Goal of the exercise:
Output exactly the lines from the one containing "red triangle: (154, 198)" to the last line of the material, inclusive, and nothing more.

Provided entries:
__________________________________________________

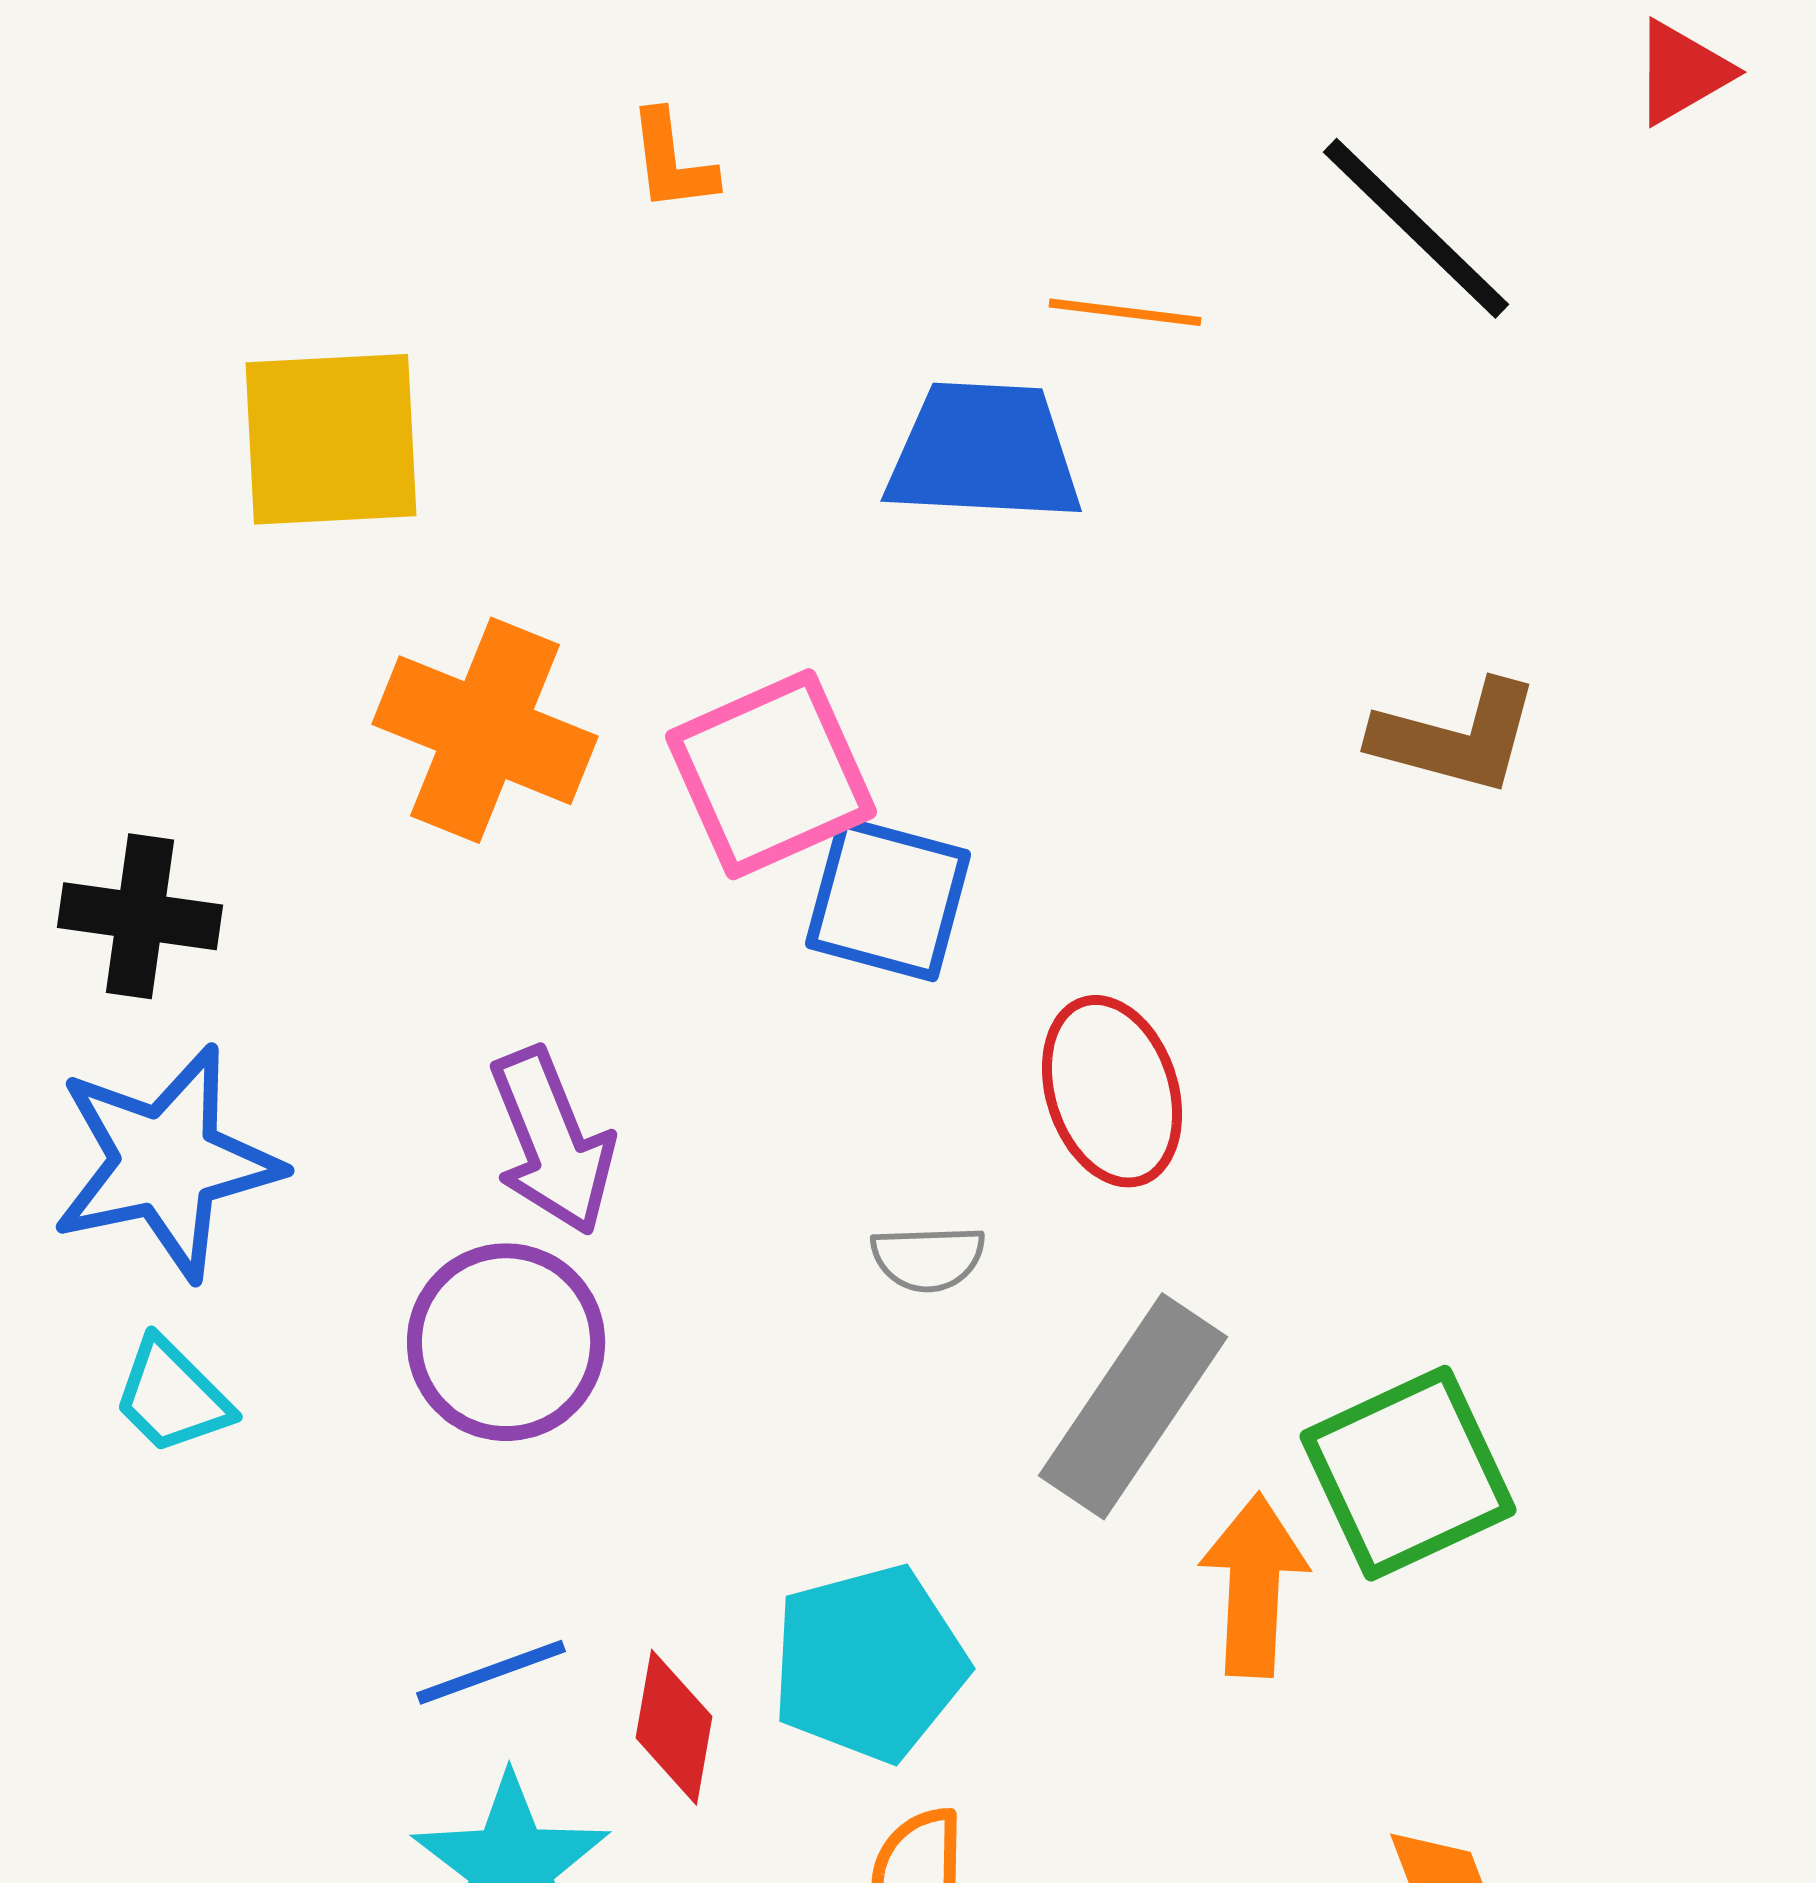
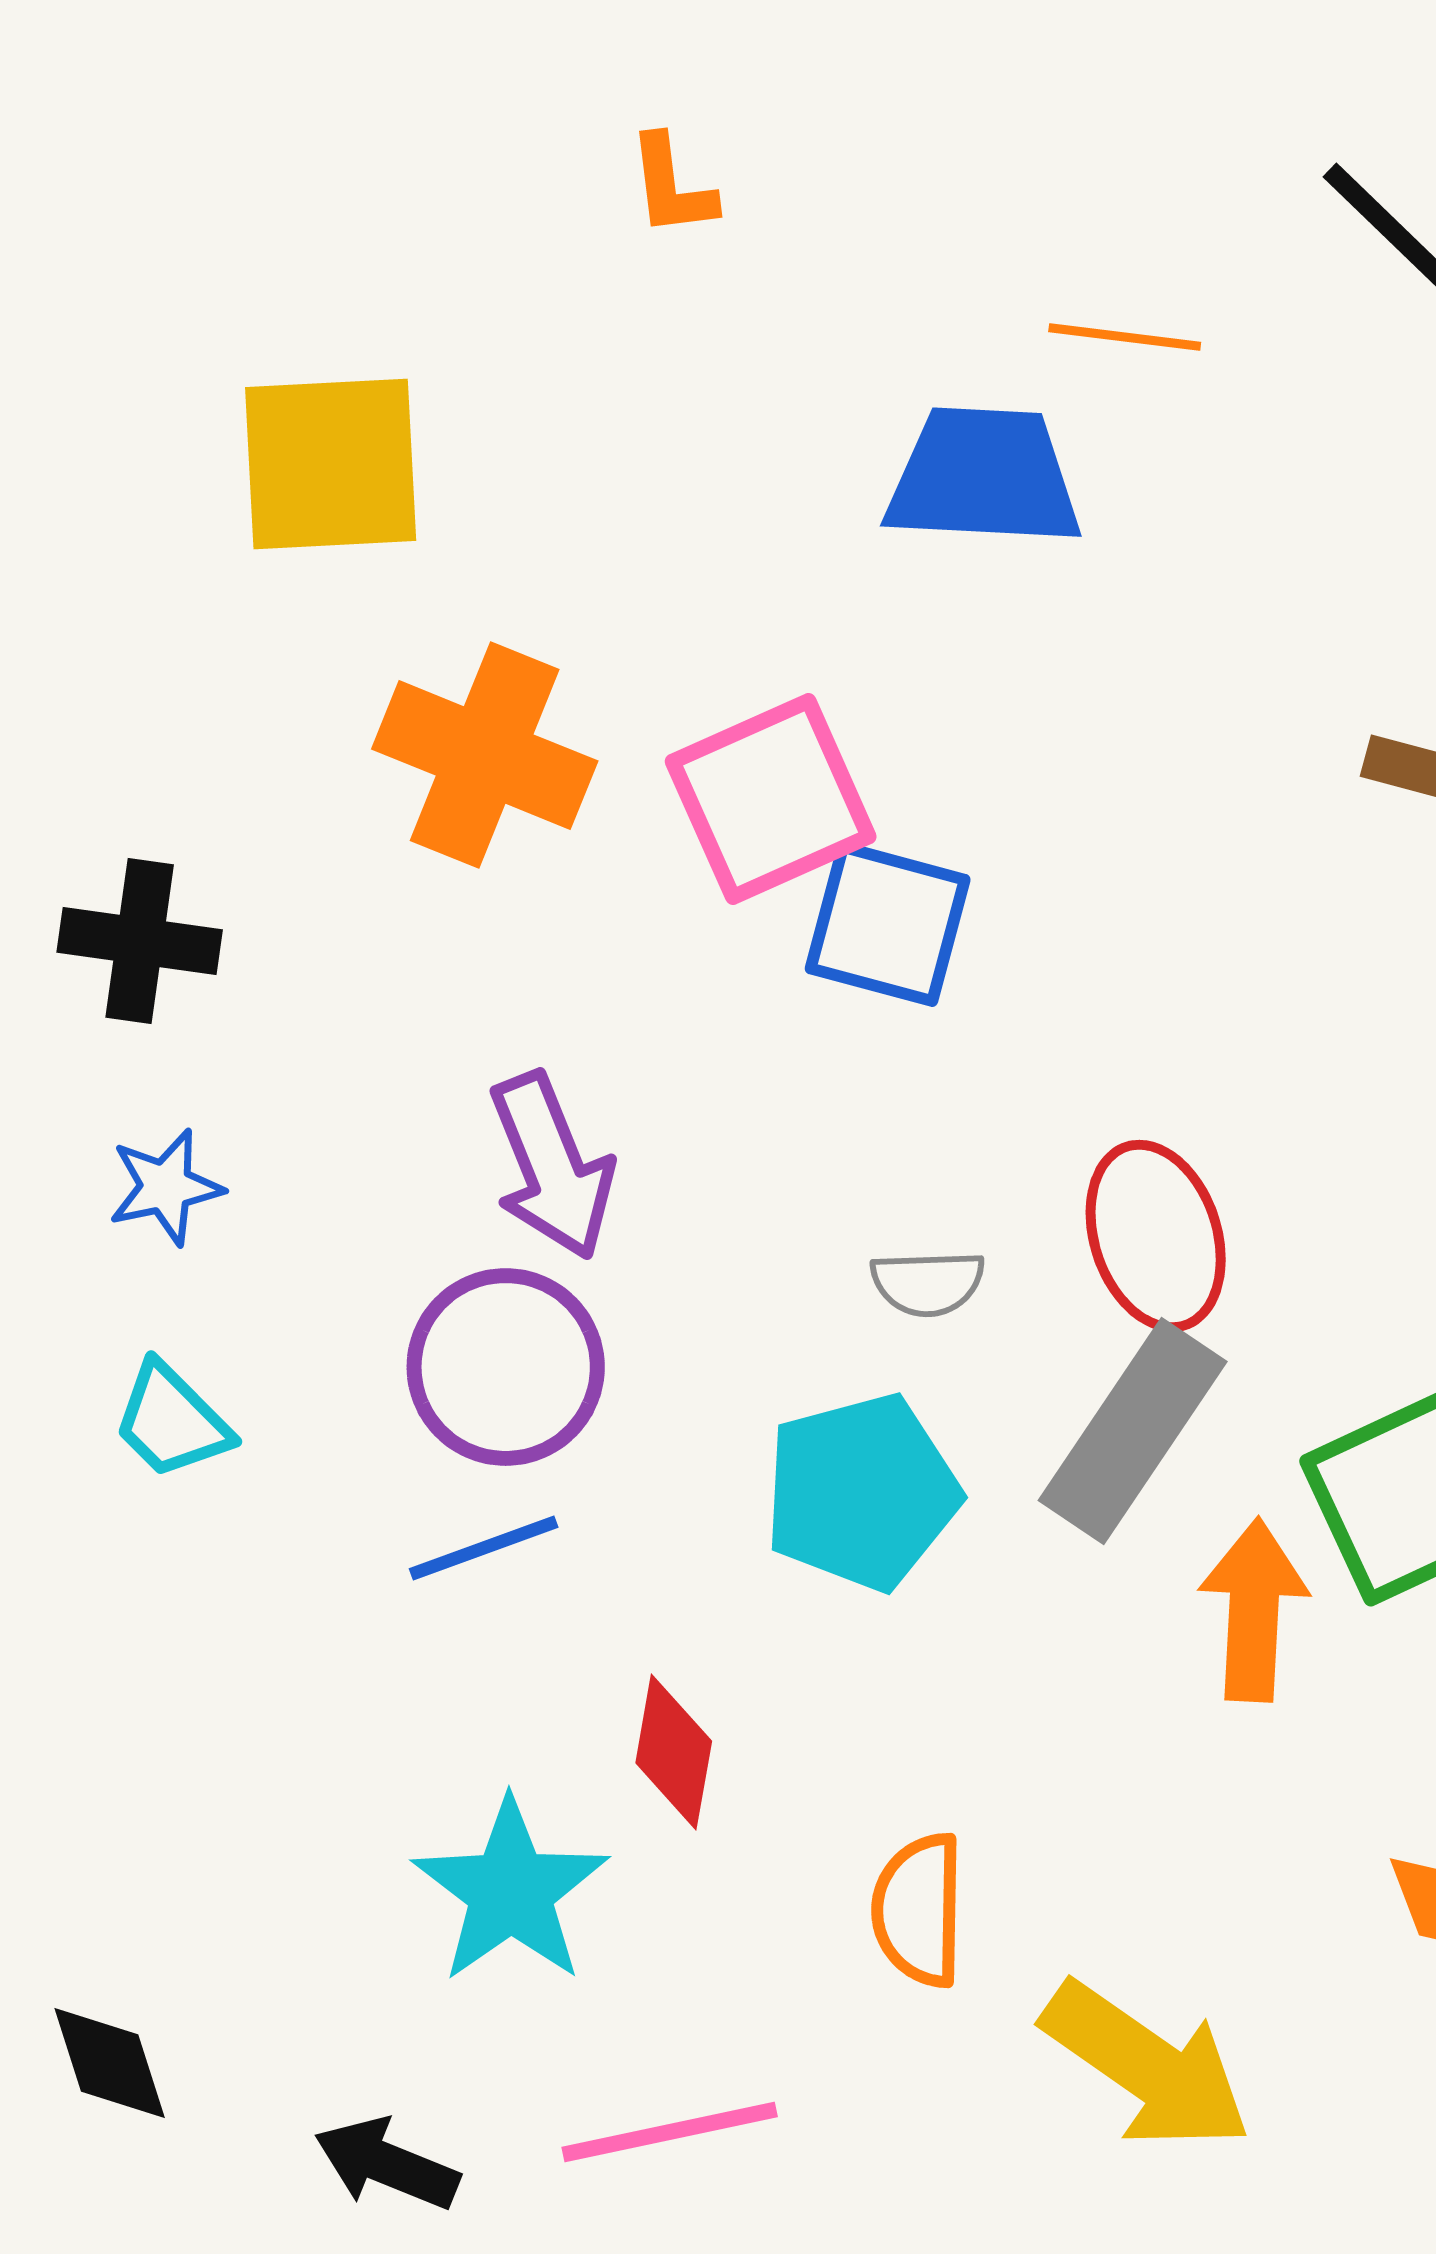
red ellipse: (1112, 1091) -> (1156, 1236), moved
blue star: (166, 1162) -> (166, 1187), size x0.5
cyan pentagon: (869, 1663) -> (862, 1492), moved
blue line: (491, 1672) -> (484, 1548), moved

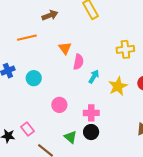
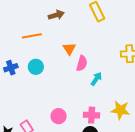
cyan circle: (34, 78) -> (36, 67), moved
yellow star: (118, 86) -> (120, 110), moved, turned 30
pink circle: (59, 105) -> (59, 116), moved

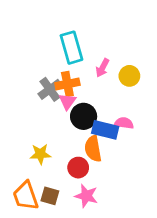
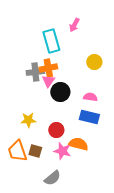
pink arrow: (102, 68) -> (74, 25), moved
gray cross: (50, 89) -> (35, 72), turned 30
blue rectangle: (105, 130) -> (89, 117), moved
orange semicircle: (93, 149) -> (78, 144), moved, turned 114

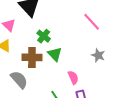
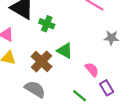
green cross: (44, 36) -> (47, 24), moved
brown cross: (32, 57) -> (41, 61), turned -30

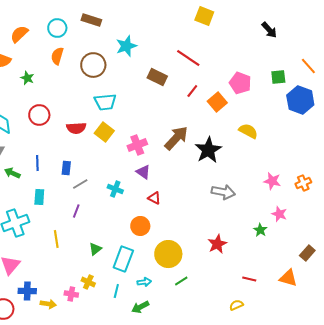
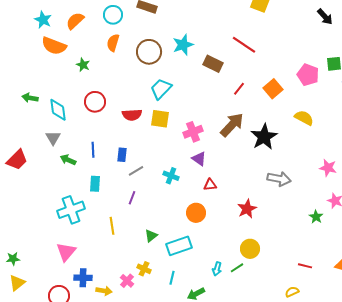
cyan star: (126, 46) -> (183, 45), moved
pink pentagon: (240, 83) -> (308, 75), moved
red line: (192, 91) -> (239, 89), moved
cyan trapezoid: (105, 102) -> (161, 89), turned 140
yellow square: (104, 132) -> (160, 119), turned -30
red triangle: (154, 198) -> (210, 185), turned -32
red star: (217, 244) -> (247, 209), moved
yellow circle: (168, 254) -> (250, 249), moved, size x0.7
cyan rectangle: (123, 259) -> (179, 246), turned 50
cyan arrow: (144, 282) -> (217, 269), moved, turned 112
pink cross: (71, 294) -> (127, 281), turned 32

__________________________________________________

Answer area:
red triangle: (154, 198) -> (210, 185), turned -32
red star: (217, 244) -> (247, 209), moved
yellow circle: (168, 254) -> (250, 249), moved, size x0.7
cyan rectangle: (123, 259) -> (179, 246), turned 50
cyan arrow: (144, 282) -> (217, 269), moved, turned 112
pink cross: (71, 294) -> (127, 281), turned 32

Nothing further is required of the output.